What is required:
Once the line with "KEYS2 pin K2: A3 -> D2" is reached, output it and every line after it, exactly, through the end of the records below. Pictures are skipped.

Provided records:

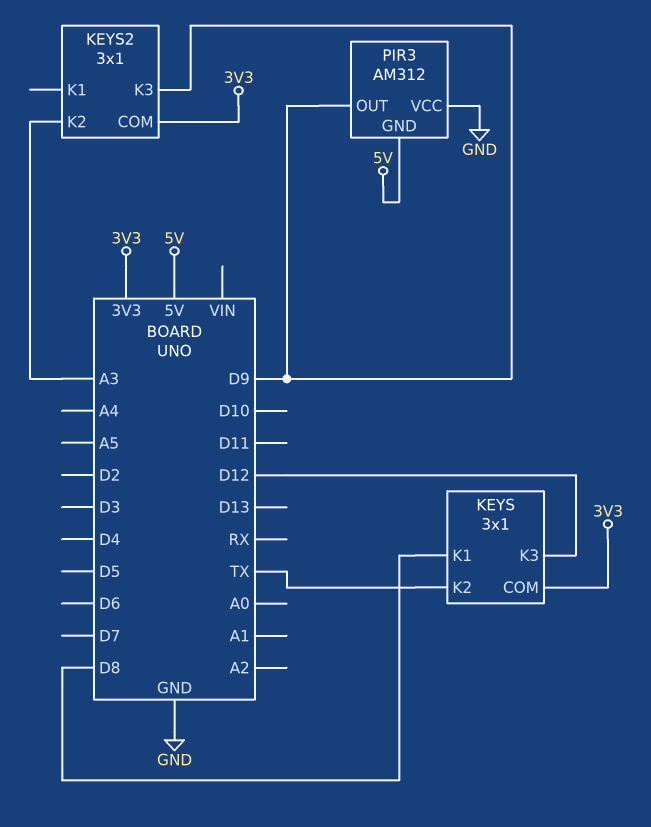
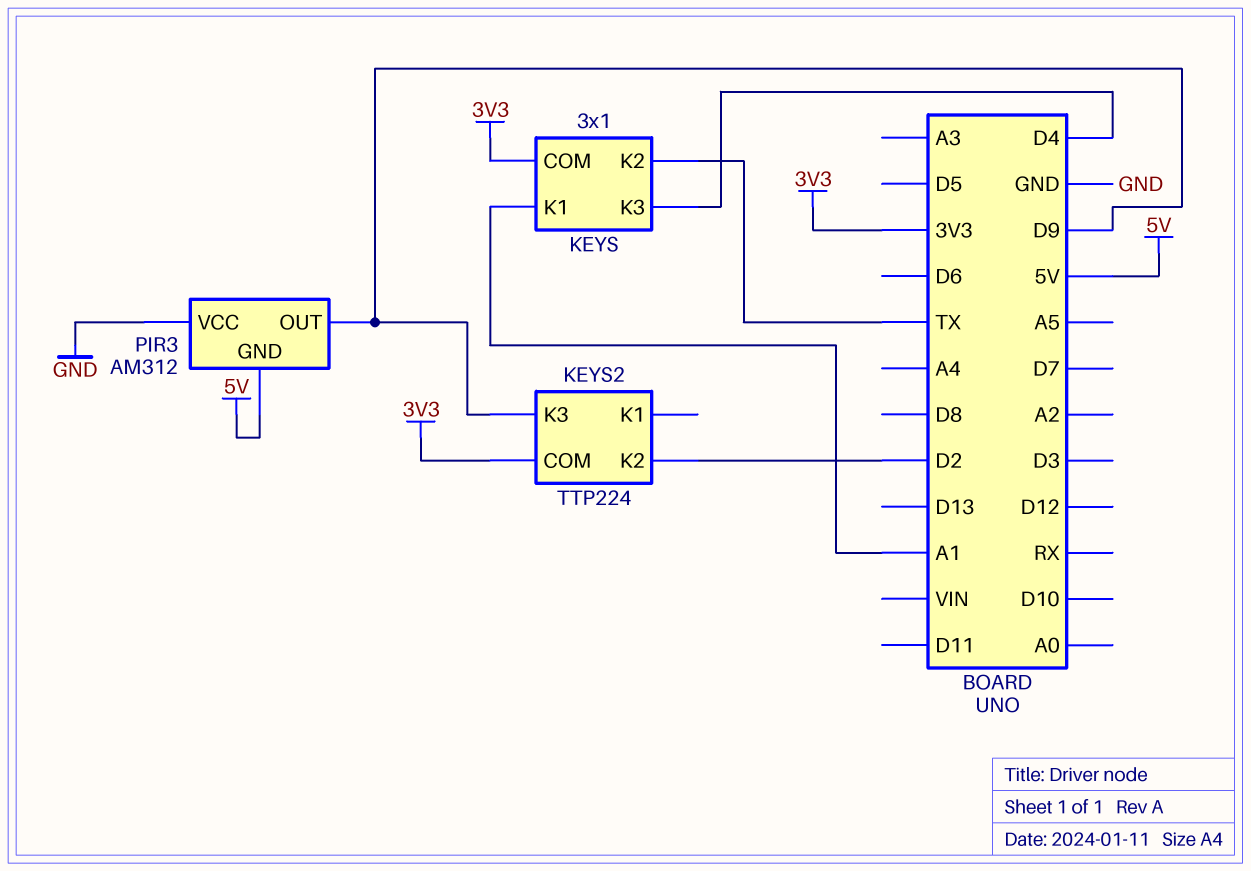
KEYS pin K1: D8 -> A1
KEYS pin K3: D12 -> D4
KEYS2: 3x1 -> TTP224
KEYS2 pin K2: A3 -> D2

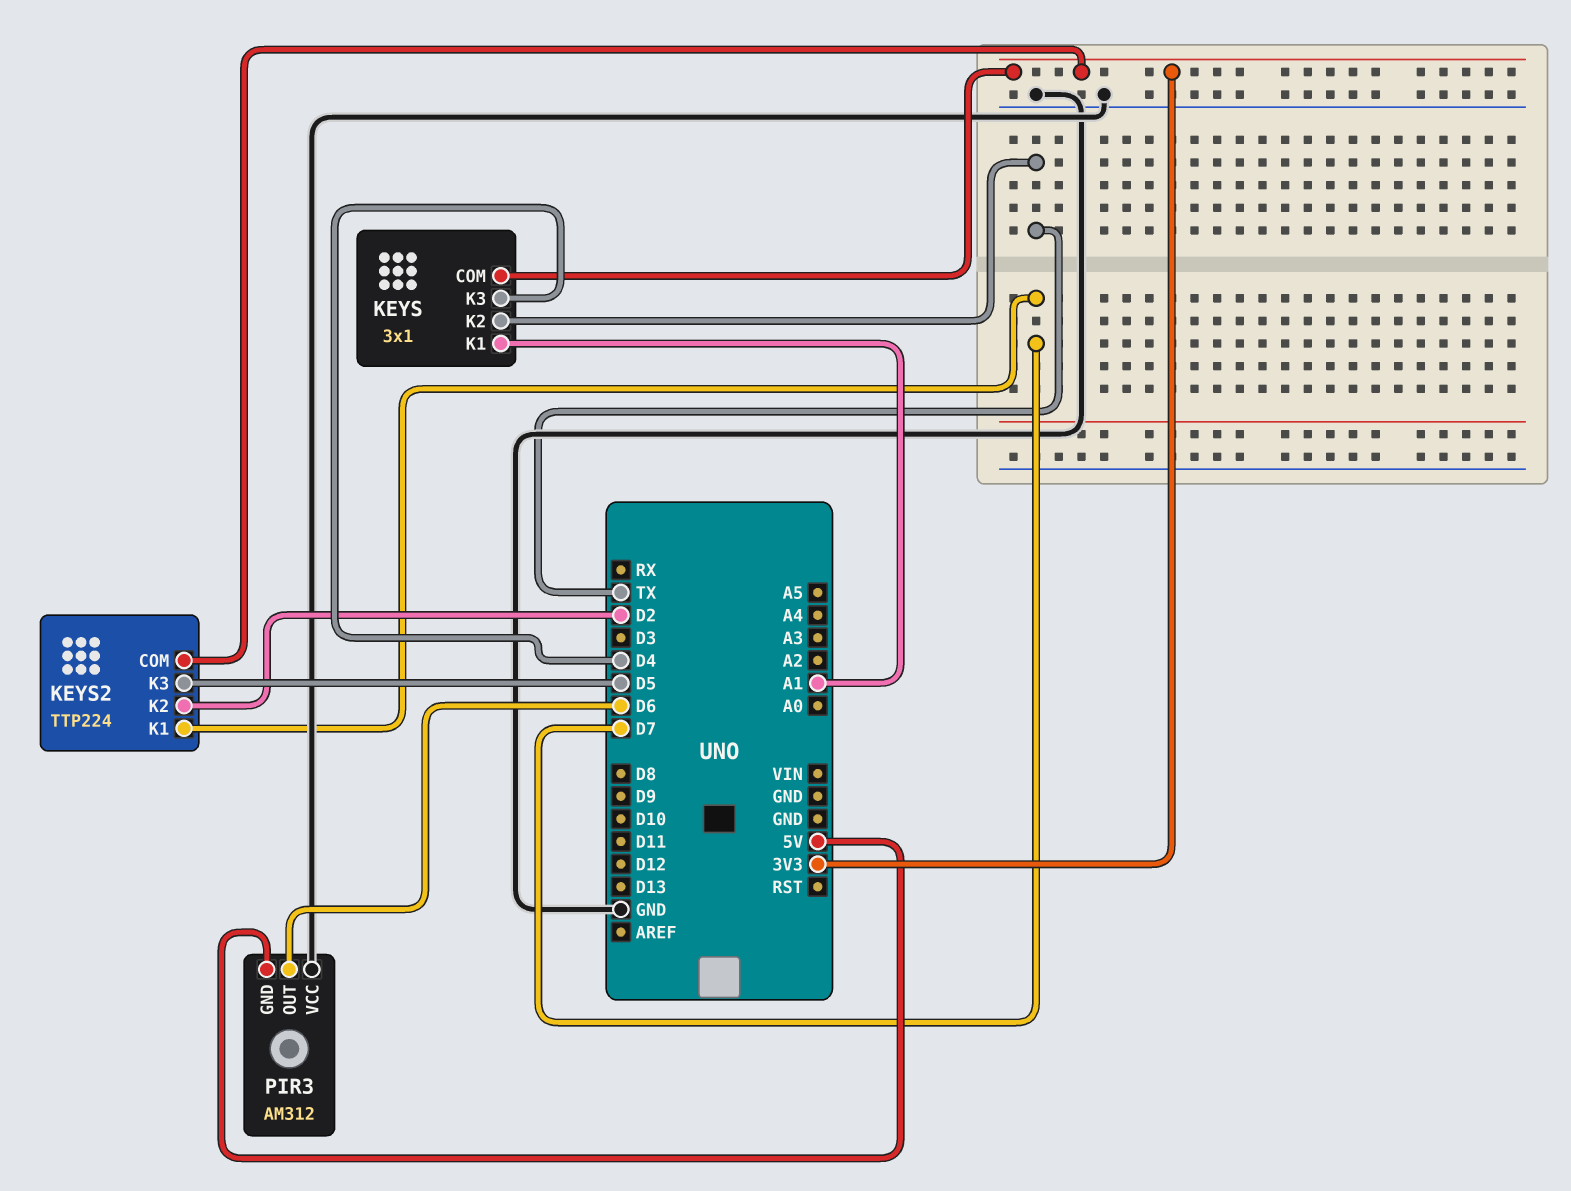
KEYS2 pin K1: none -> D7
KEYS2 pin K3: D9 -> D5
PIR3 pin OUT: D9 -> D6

Exercise result:
KEYS2 pin K2: A3 -> D2

KEYS2 pin K1: none -> D7
KEYS2 pin K3: D9 -> D5
PIR3 pin OUT: D9 -> D6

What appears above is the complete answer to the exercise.